BEGIN DATA EXCERPTS
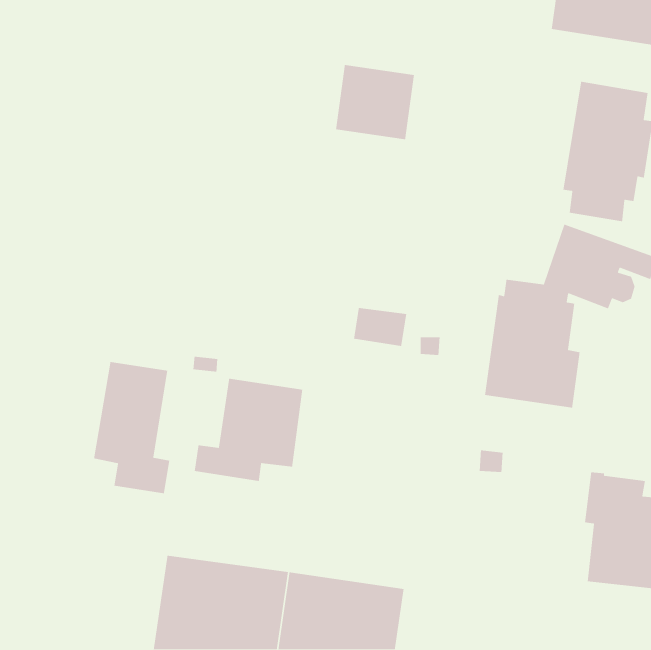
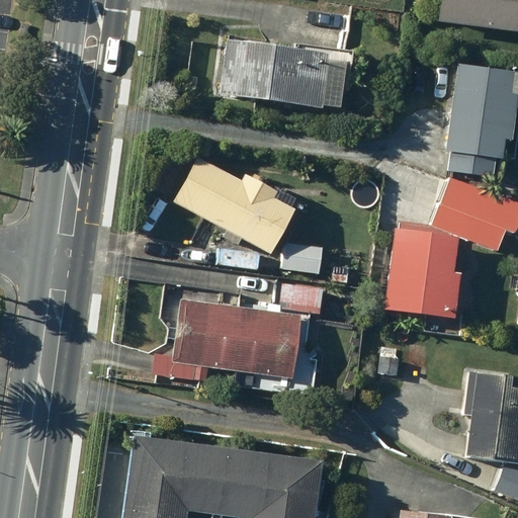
building: none -> [220,45,275,102]
building: none -> [175,158,297,255]
building: none -> [235,281,326,377]
building: [93,361,170,494] -> none

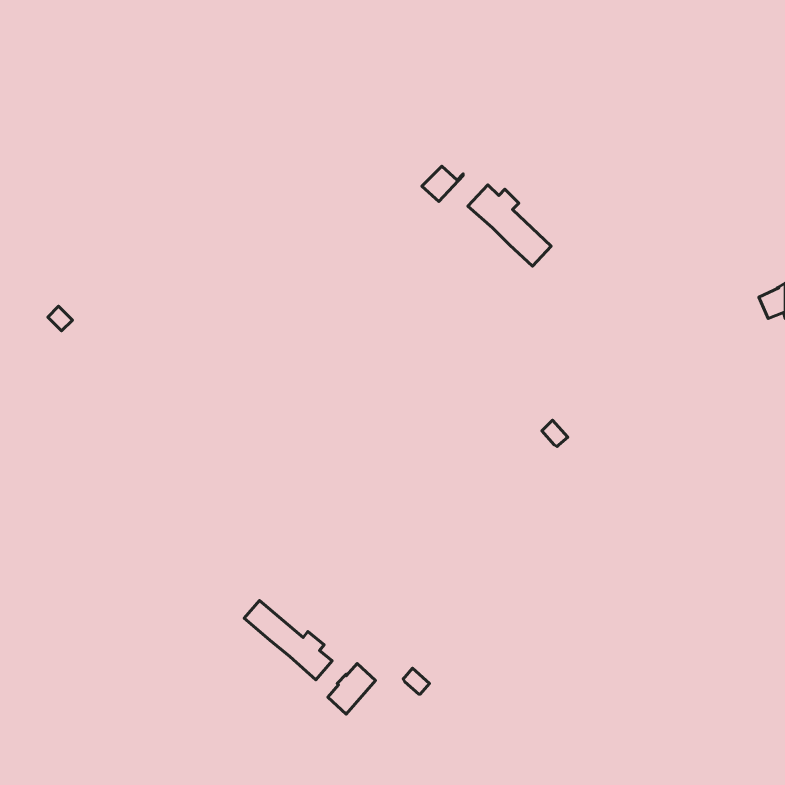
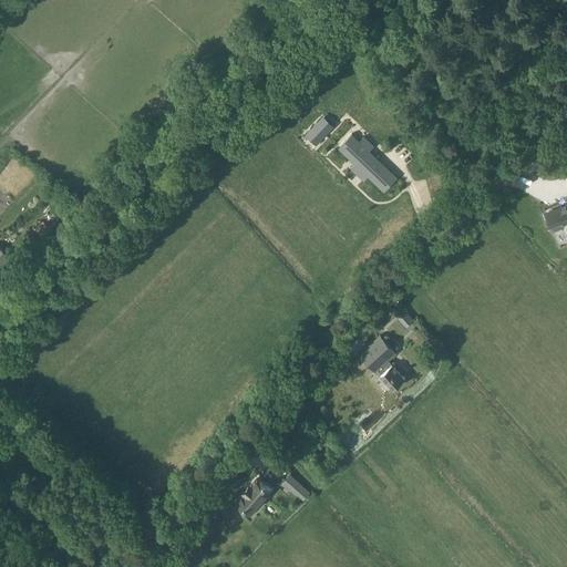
building: none -> [359,336,404,389]
building: [244,601,332,680] -> none

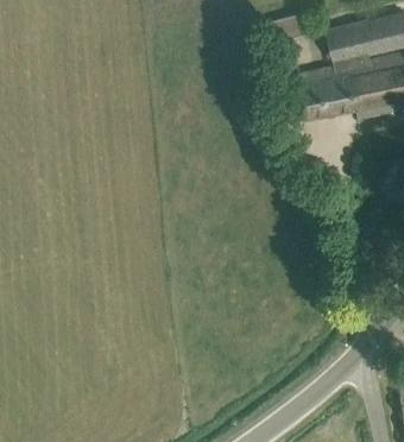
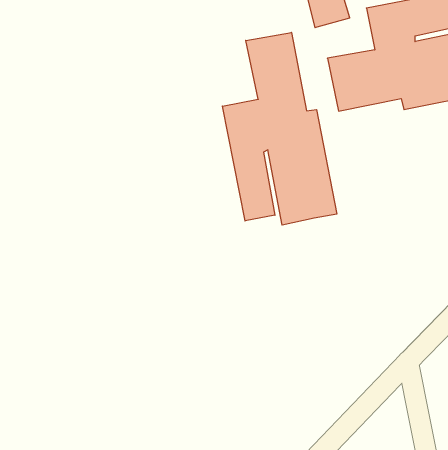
building: none -> [222,32,337,225]

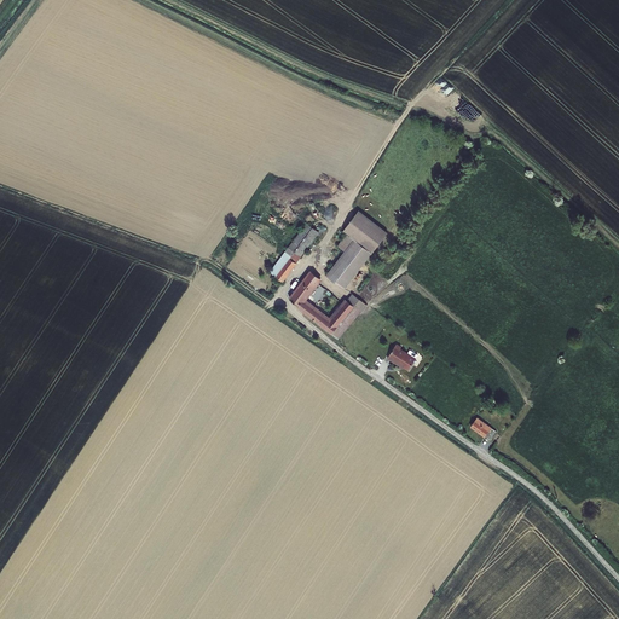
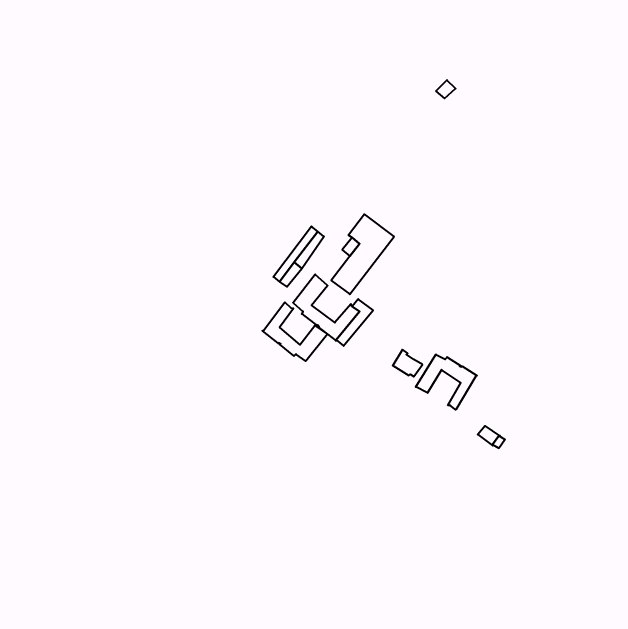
building: none -> [262,302,327,361]
building: none -> [416,354,477,410]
END DATA EXCERPTS
▶ [EXERCISE DETAILS]
Keep the pictures out and transcribe the entries exactly.

▶ [RESULT OF THE TASK]
building: none -> [220,45,275,102]
building: none -> [175,158,297,255]
building: none -> [235,281,326,377]
building: [93,361,170,494] -> none

building: none -> [359,336,404,389]
building: [244,601,332,680] -> none

building: none -> [222,32,337,225]

building: none -> [262,302,327,361]
building: none -> [416,354,477,410]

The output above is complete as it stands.